## WHAT TO PRODUCE
Print the records below exactly, omitting all pictures.

┌─ EXTRACTED RECORDS

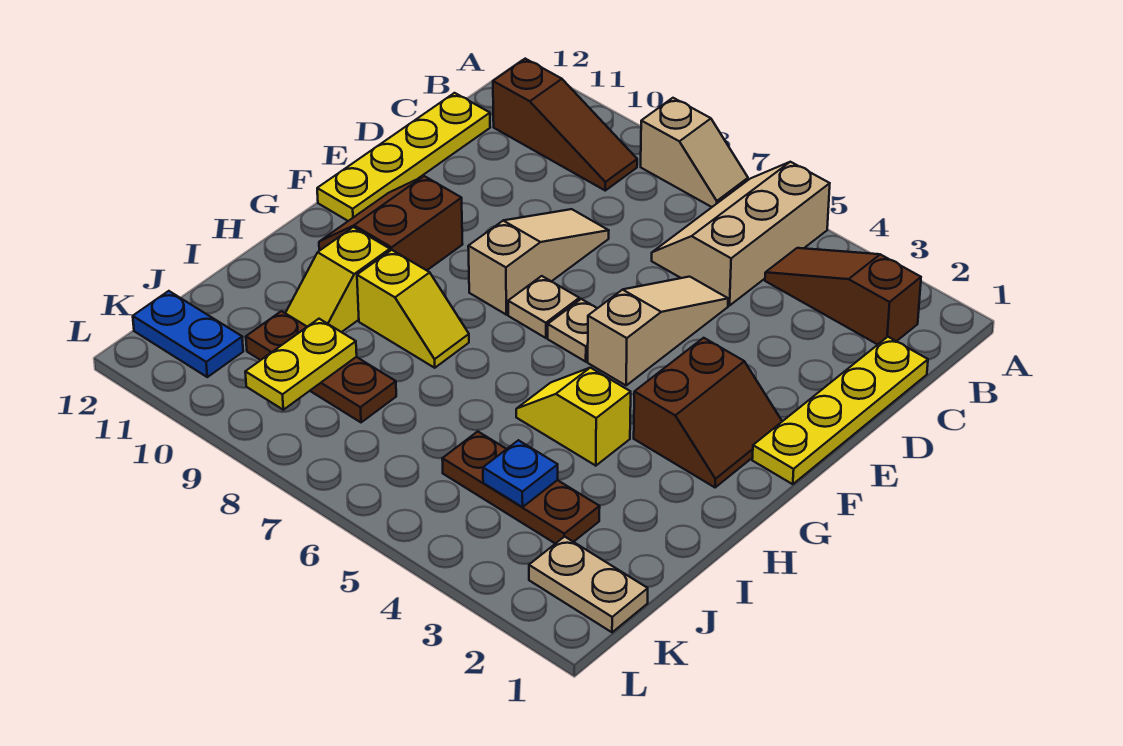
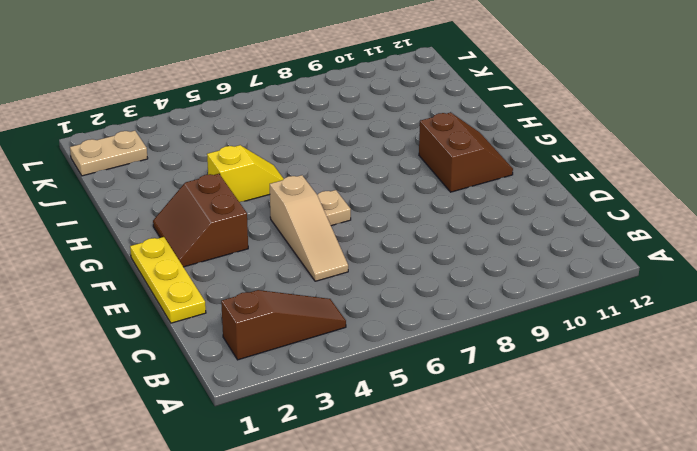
yellow plate D1:F1 level 1 -> yellow plate C1:F1 level 1
none -> tan slope A5:C6 level 1 top 5
none -> tan slope A7:A8 level 1 top 8
none -> brown slope B9:B11 level 1 top 11

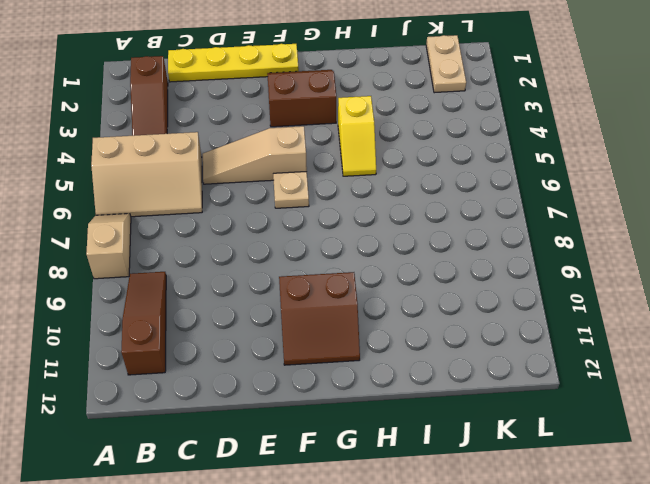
none -> yellow plate C12:F12 level 1
none -> tan slope D8:F8 level 1 top F
none -> tan plate F7 level 1

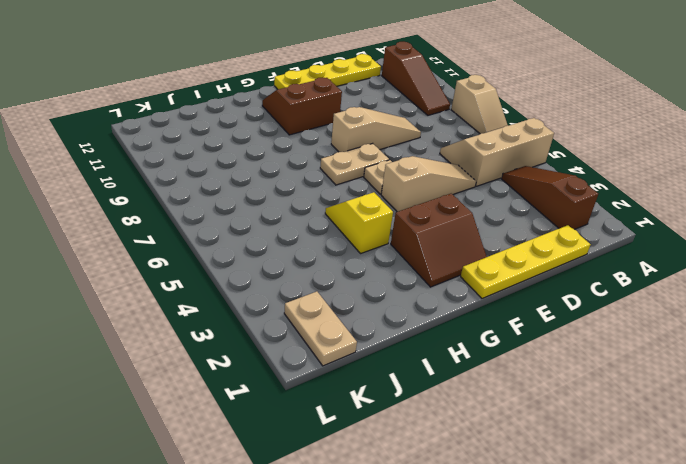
tan plate F7:G7 level 1 -> tan plate F7 level 1
none -> yellow slope H8:H9 level 1 top 9
none -> yellow slope H10:I10 level 1 top H
none -> brown plate J3:J5 level 1

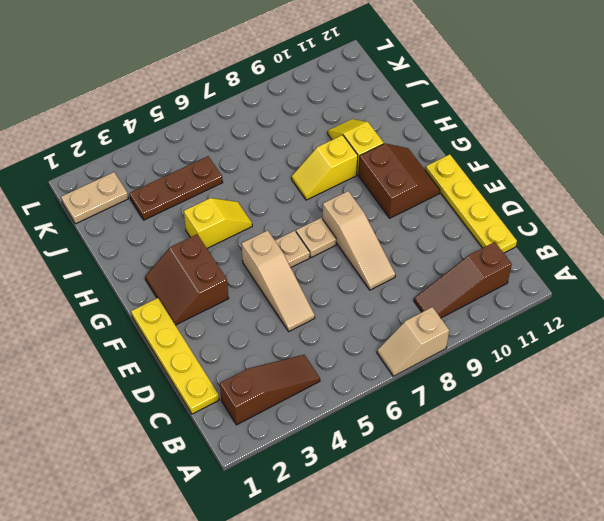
none -> tan slope A5:C6 level 1 top 5
none -> brown plate J8:J10 level 1
none -> blue plate K11:K12 level 1

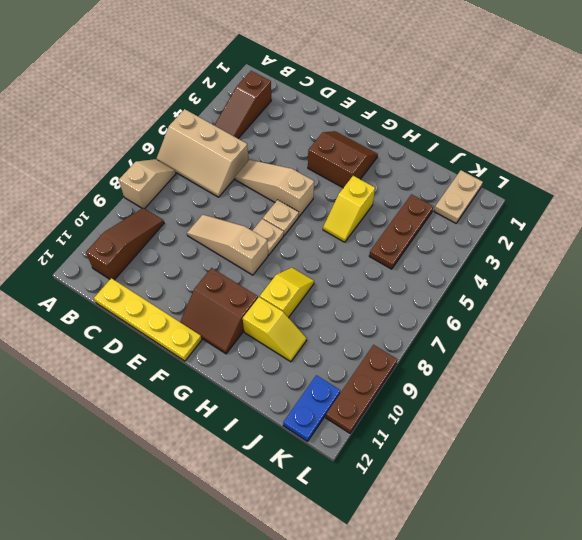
brown plate L9:L11 level 1 -> brown plate J8:J10 level 1
none -> yellow plate C1:F1 level 1
none -> blue plate J4 level 2
none -> yellow plate J9:K9 level 2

└─

## ANSWER TO THIS EXERCISE
yellow plate D1:F1 level 1 -> yellow plate C1:F1 level 1
none -> tan slope A5:C6 level 1 top 5
none -> tan slope A7:A8 level 1 top 8
none -> brown slope B9:B11 level 1 top 11

none -> yellow plate C12:F12 level 1
none -> tan slope D8:F8 level 1 top F
none -> tan plate F7 level 1

tan plate F7:G7 level 1 -> tan plate F7 level 1
none -> yellow slope H8:H9 level 1 top 9
none -> yellow slope H10:I10 level 1 top H
none -> brown plate J3:J5 level 1

none -> tan slope A5:C6 level 1 top 5
none -> brown plate J8:J10 level 1
none -> blue plate K11:K12 level 1

brown plate L9:L11 level 1 -> brown plate J8:J10 level 1
none -> yellow plate C1:F1 level 1
none -> blue plate J4 level 2
none -> yellow plate J9:K9 level 2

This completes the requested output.